Please count how many lines below contain the word "window" and give nothing but that figure.

##### TASK INPUT

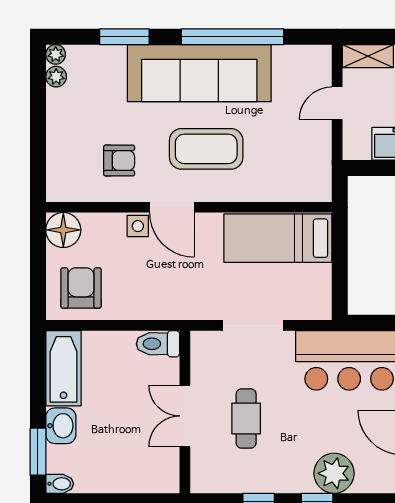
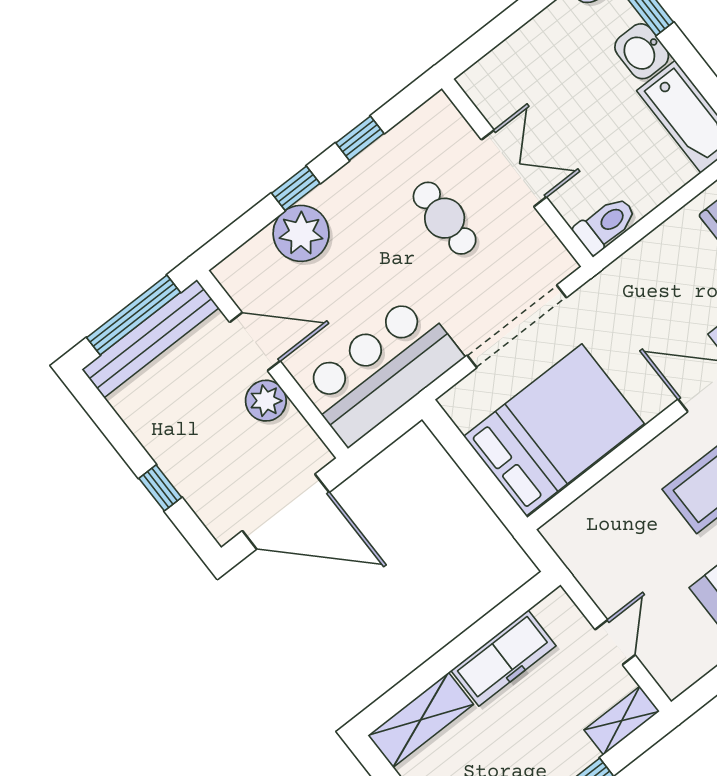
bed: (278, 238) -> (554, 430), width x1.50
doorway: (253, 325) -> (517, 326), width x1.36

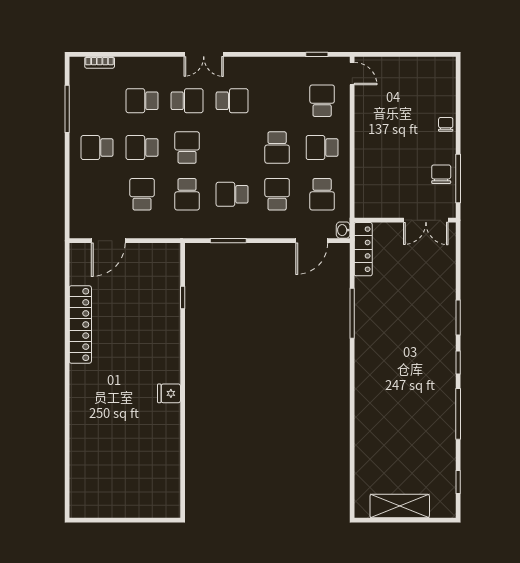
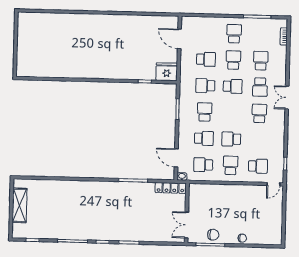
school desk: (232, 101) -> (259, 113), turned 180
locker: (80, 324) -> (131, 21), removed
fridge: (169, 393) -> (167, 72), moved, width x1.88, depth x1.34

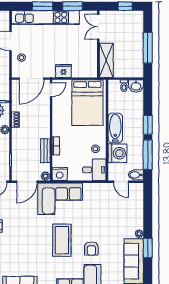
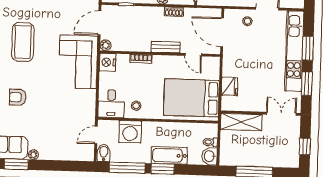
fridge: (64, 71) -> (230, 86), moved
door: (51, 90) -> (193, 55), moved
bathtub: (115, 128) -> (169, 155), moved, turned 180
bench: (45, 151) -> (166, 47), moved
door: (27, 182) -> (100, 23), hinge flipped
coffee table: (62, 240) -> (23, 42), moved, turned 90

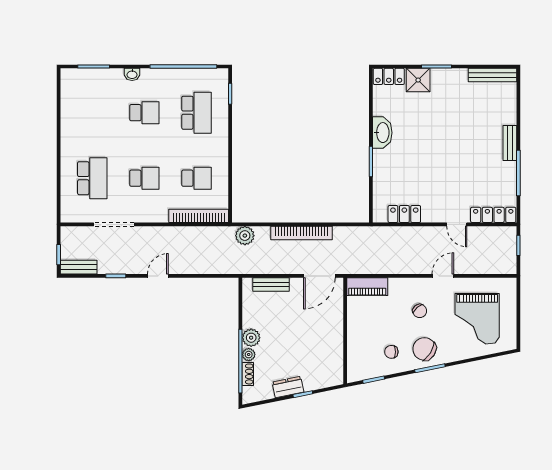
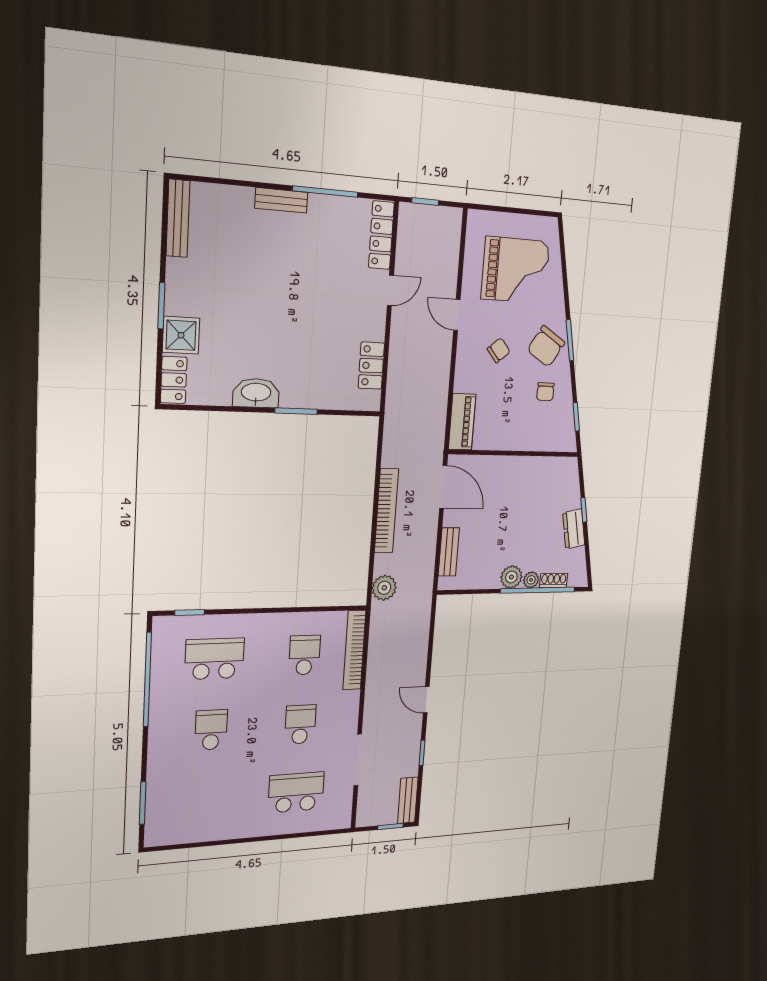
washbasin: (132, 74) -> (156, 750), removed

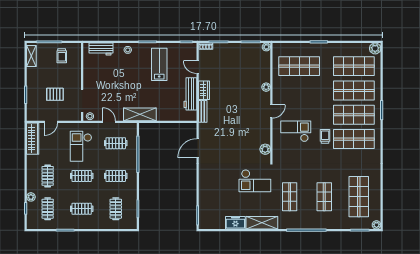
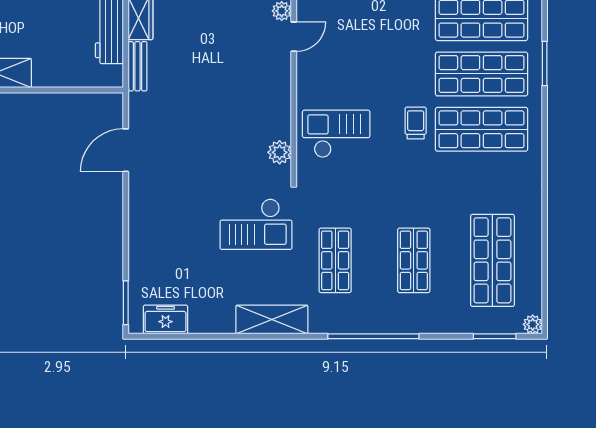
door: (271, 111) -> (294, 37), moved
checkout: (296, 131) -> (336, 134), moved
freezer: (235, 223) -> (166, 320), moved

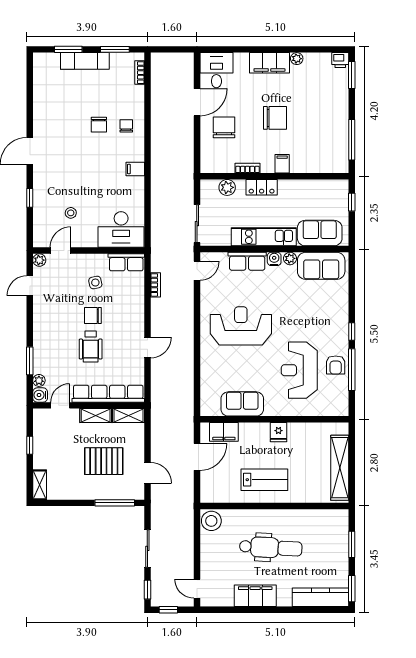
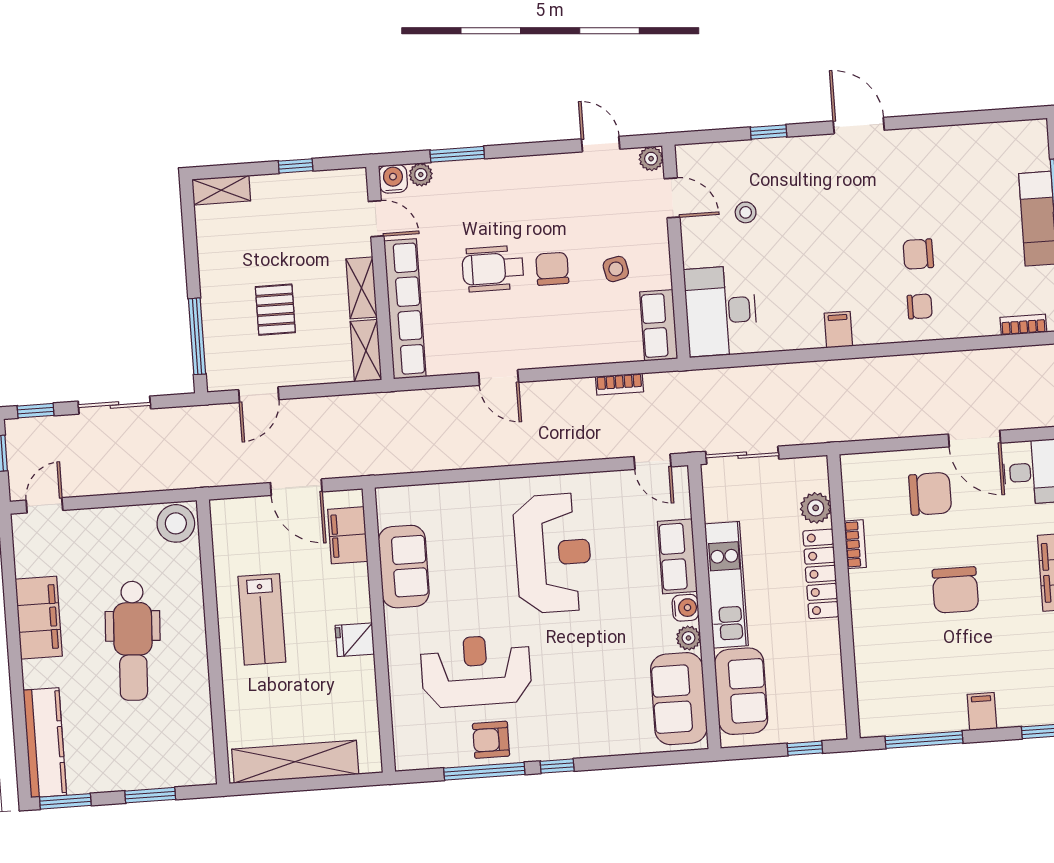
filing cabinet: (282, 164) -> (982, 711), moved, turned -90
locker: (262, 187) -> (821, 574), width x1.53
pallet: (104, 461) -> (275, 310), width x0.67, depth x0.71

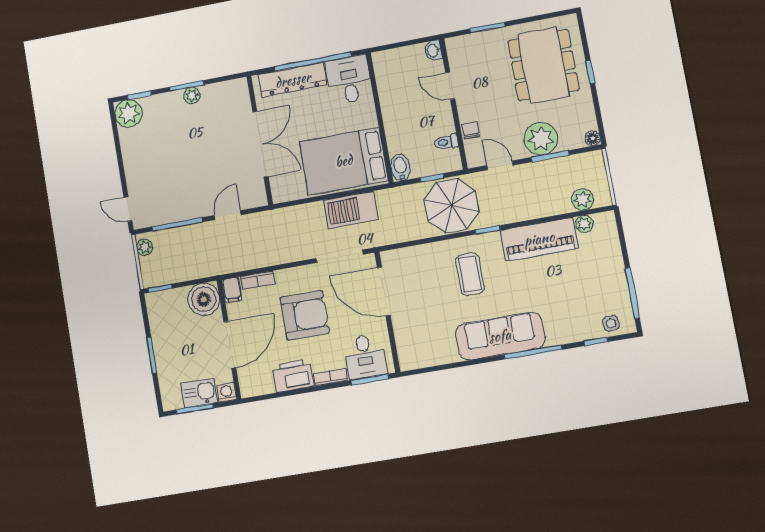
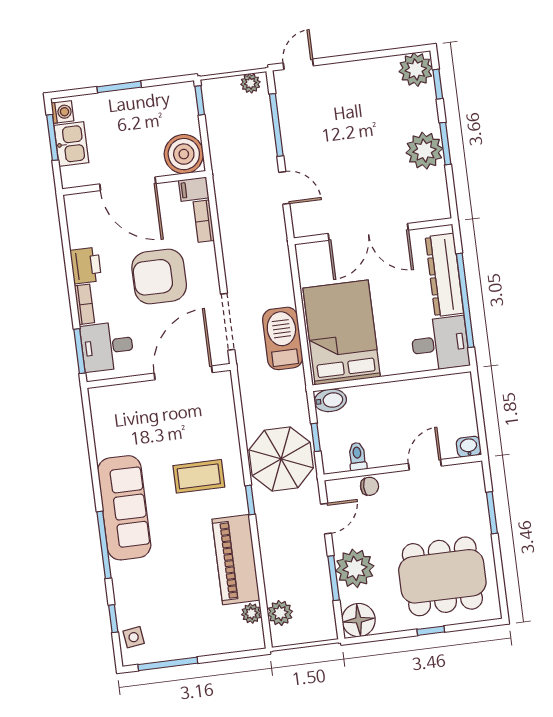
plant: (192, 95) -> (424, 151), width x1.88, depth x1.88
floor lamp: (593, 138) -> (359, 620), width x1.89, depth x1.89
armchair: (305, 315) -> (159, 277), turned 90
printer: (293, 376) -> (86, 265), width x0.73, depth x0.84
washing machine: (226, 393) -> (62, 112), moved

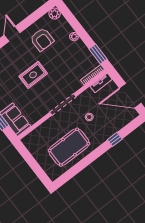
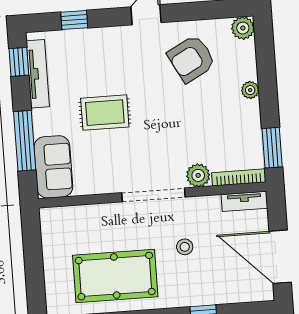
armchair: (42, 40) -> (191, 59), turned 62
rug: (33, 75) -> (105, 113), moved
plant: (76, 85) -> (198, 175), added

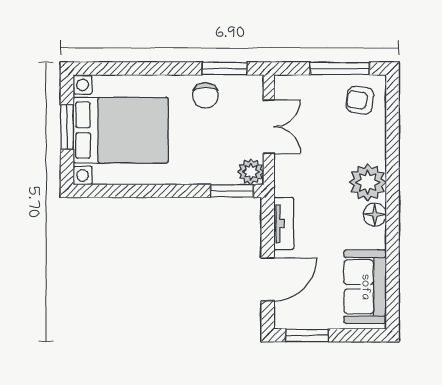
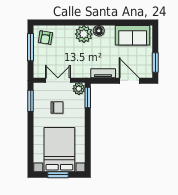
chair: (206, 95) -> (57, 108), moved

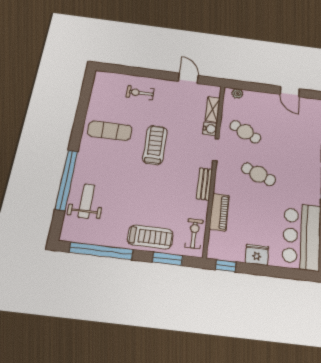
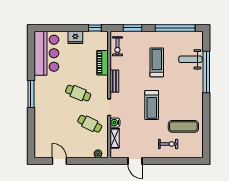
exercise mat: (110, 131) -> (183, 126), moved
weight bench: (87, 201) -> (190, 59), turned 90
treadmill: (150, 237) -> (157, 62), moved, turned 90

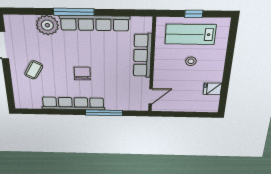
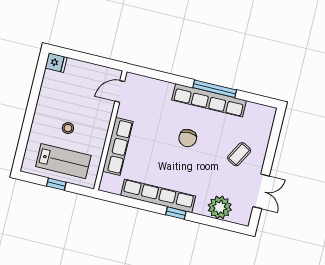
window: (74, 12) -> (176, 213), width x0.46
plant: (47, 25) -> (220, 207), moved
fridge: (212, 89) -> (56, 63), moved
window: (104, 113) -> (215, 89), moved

##########

> _WRITTEN RESPONSE_: 2